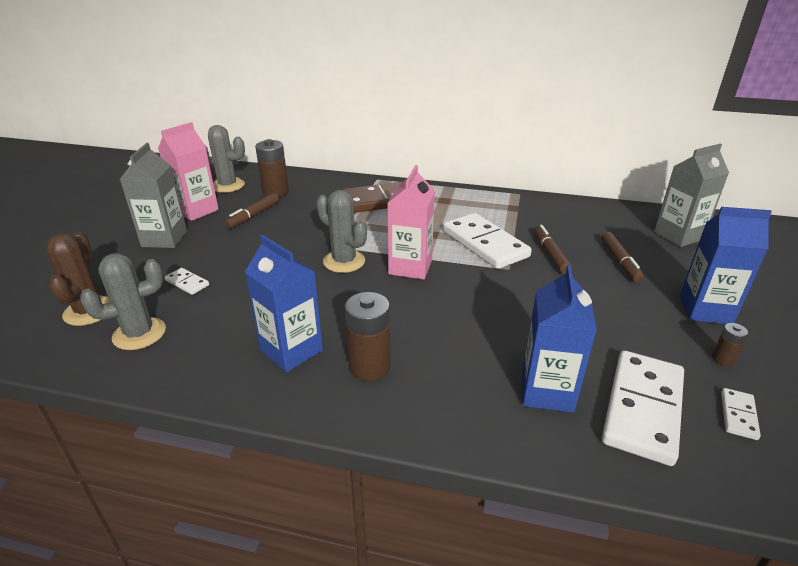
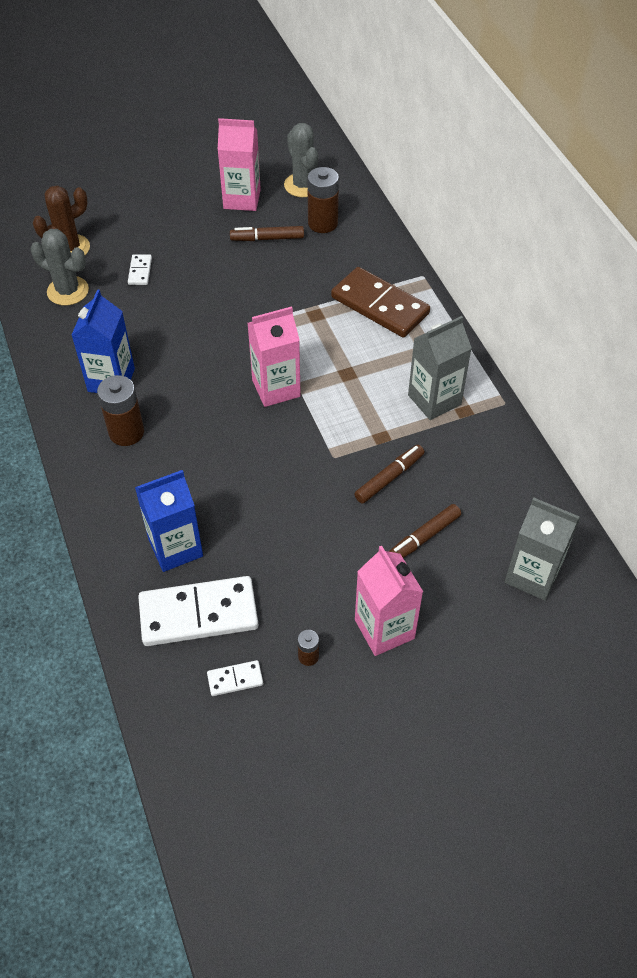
camera: 55 degrees right, 20 degrees up
(164, 239) = (184, 214): grey carton -> grey carton (434, 400)
(344, 261) = (247, 341): grey cactus -> none
(484, 244) = (364, 421): white domino -> none
(705, 310) = (384, 629): blue carton -> pink carton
****
WHAT IS NEEDED -
Write out exactly the lines that run from the one containing "(484, 244) = (364, 421): white domino -> none" to the end of the records, both end lines included.

EXERCISE ANSWER -
(484, 244) = (364, 421): white domino -> none
(705, 310) = (384, 629): blue carton -> pink carton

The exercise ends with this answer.